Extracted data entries
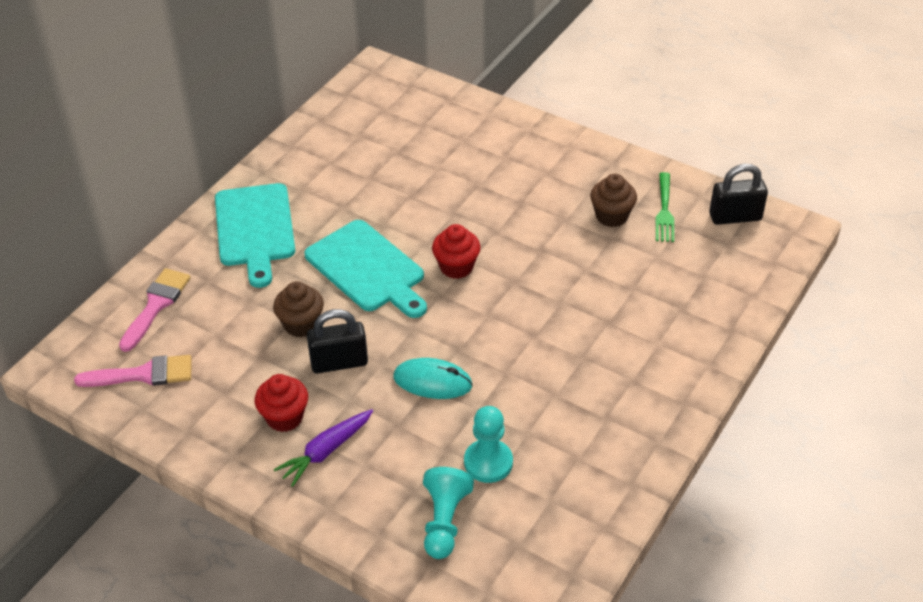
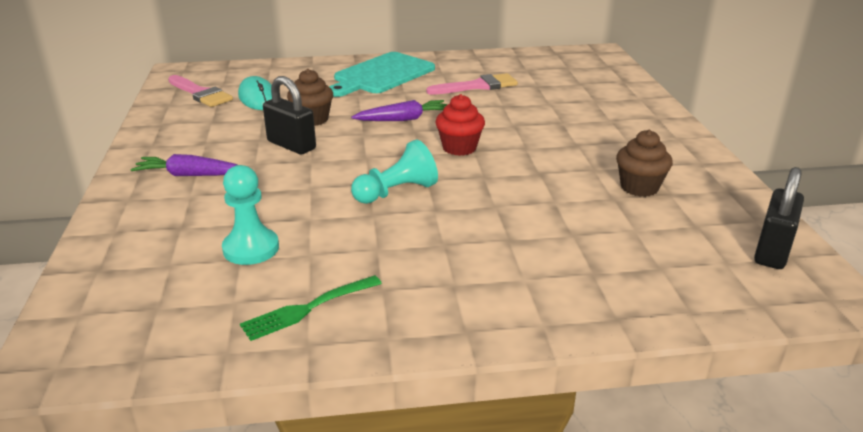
camera: 50 degrees right, 15 degrees down
(156, 305) = (268, 75): pink brush -> pink brush (477, 86)
(284, 417) = (210, 148): red cupcake -> none
(368, 269) = (403, 119): turquoise cutting board -> purple carrot
(432, 381) = (318, 187): turquoise mouse -> turquoise mouse (258, 98)
(444, 521) = (156, 255): turquoise pawn -> turquoise pawn (396, 192)
(664, 210) = (698, 209): green fork -> green fork (307, 309)
(735, 217) = (772, 251): black padlock -> black padlock turned 75 degrees clockwise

* _REQUIRED WORK_:
Return every record exactly, without the pictures.

* _ANSWER AREA_:
camera: 50 degrees right, 15 degrees down
(156, 305) = (268, 75): pink brush -> pink brush (477, 86)
(284, 417) = (210, 148): red cupcake -> none
(368, 269) = (403, 119): turquoise cutting board -> purple carrot
(432, 381) = (318, 187): turquoise mouse -> turquoise mouse (258, 98)
(444, 521) = (156, 255): turquoise pawn -> turquoise pawn (396, 192)
(664, 210) = (698, 209): green fork -> green fork (307, 309)
(735, 217) = (772, 251): black padlock -> black padlock turned 75 degrees clockwise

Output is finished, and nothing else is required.